(TASK INPUT Opens)

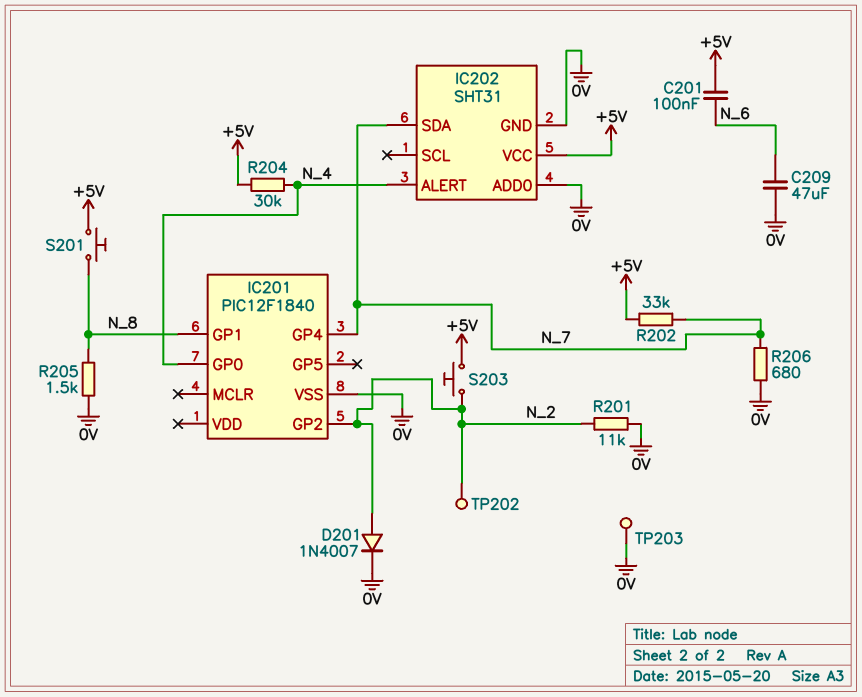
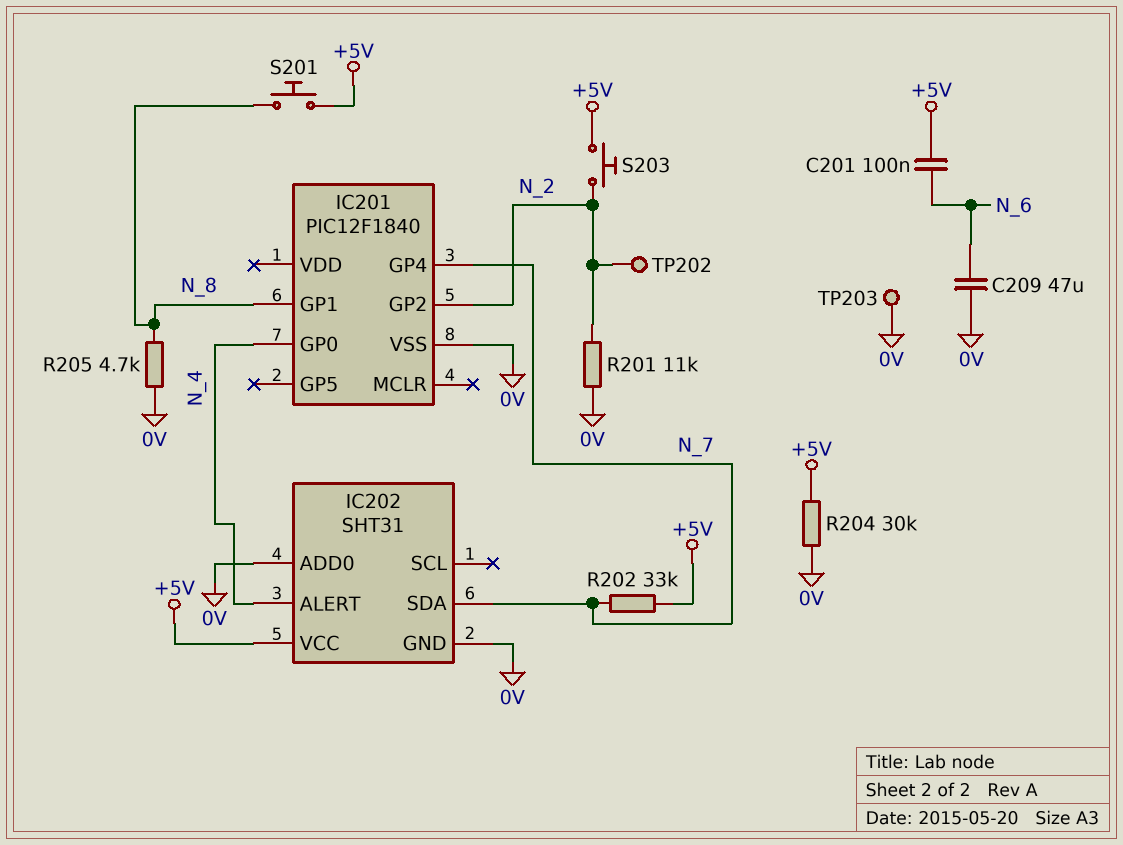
D201: diode 1N4007 (A N_2, K 0V) -> none
R204: 30k (+5V, N_4) -> 30k (+5V, 0V)
R205: 1.5k (0V, N_8) -> 4.7k (0V, N_8)
R206: 680 (0V, N_7) -> none

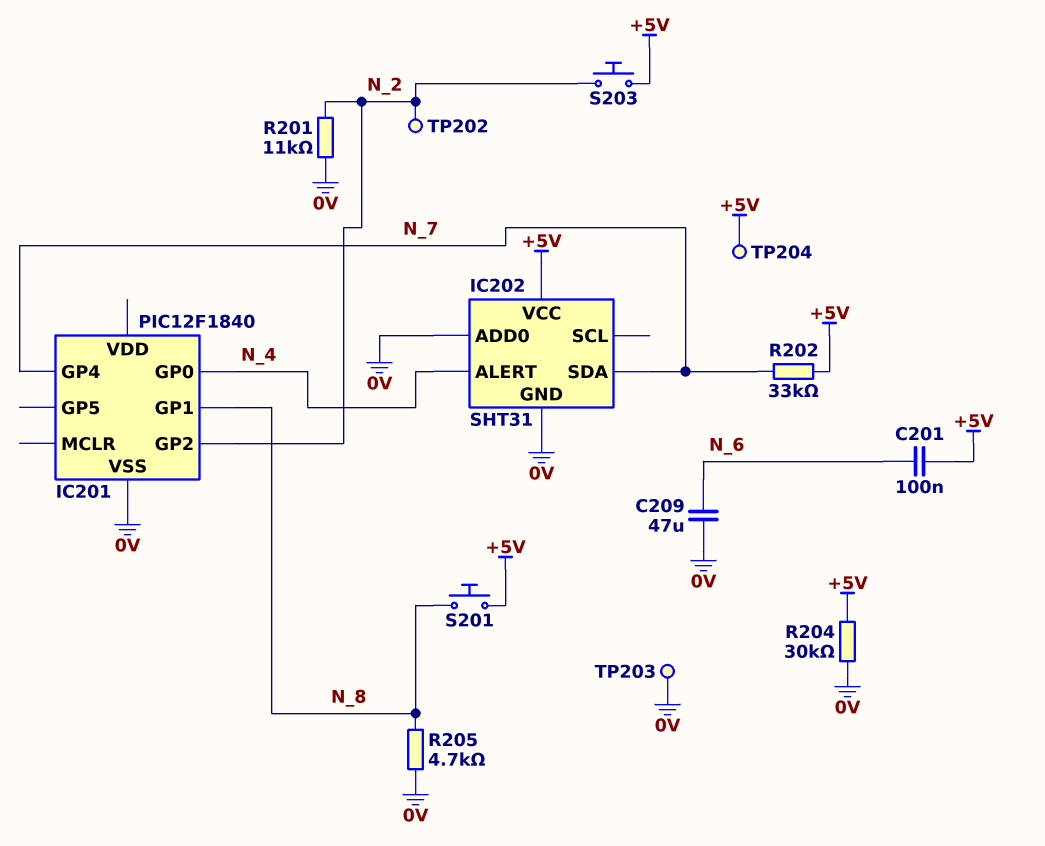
TP204: none -> test point (+5V)

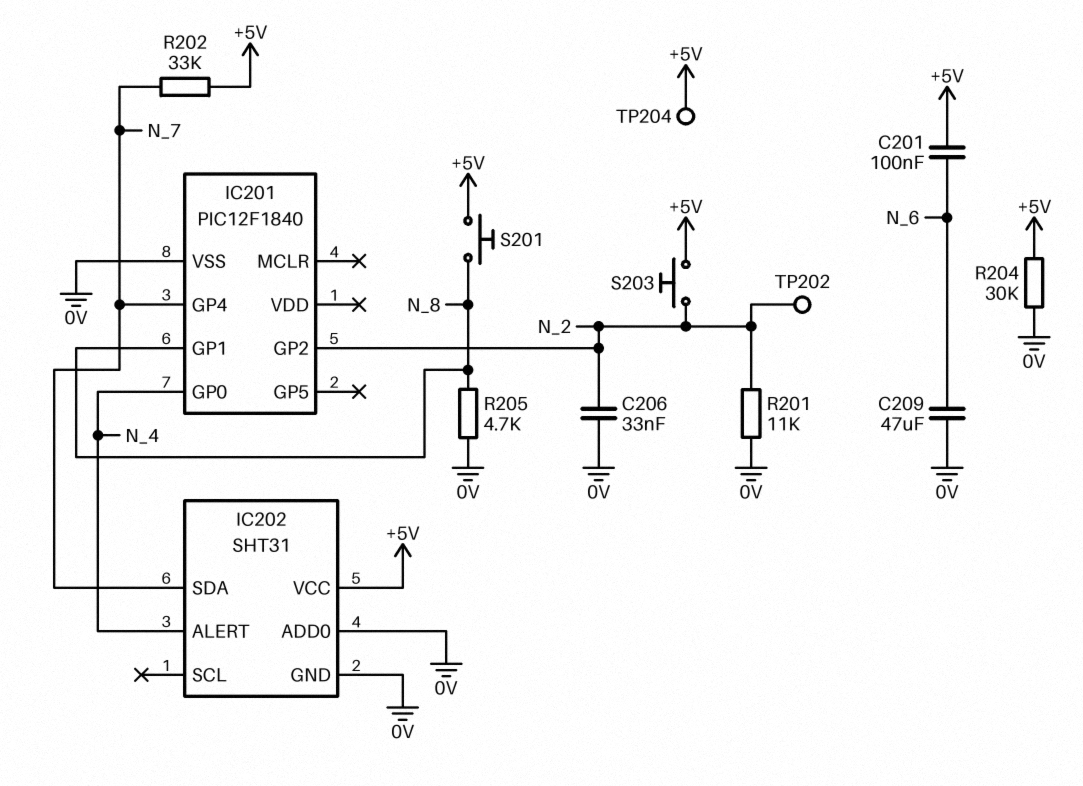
C206: none -> 33nF (0V, N_2)
TP203: test point (0V) -> none

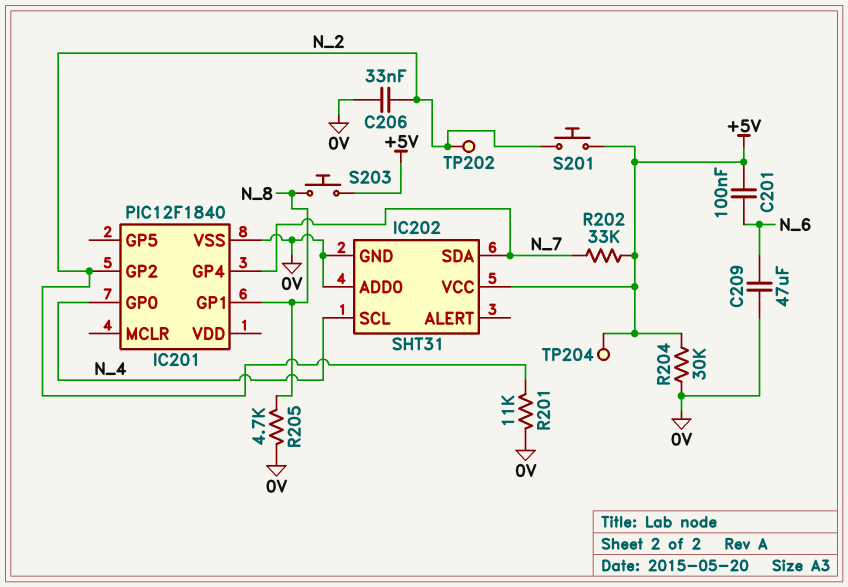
IC202 pin ALERT: N_4 -> none
IC202 pin SCL: none -> N_4
S201: button (+5V, N_8) -> button (+5V, N_2)
S203: button (+5V, N_2) -> button (+5V, N_8)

(TASK INPUT Closes)

§ WHAT THE EXERCISE ASKS: Exclude the pictures, and output exactly the lines from the one with "R205: 1.5k (0V, N_8) -> 4.7k (0V, N_8)" through the last line of the records, both included.

§ WRITTEN RESPONSE:
R205: 1.5k (0V, N_8) -> 4.7k (0V, N_8)
R206: 680 (0V, N_7) -> none

TP204: none -> test point (+5V)

C206: none -> 33nF (0V, N_2)
TP203: test point (0V) -> none

IC202 pin ALERT: N_4 -> none
IC202 pin SCL: none -> N_4
S201: button (+5V, N_8) -> button (+5V, N_2)
S203: button (+5V, N_2) -> button (+5V, N_8)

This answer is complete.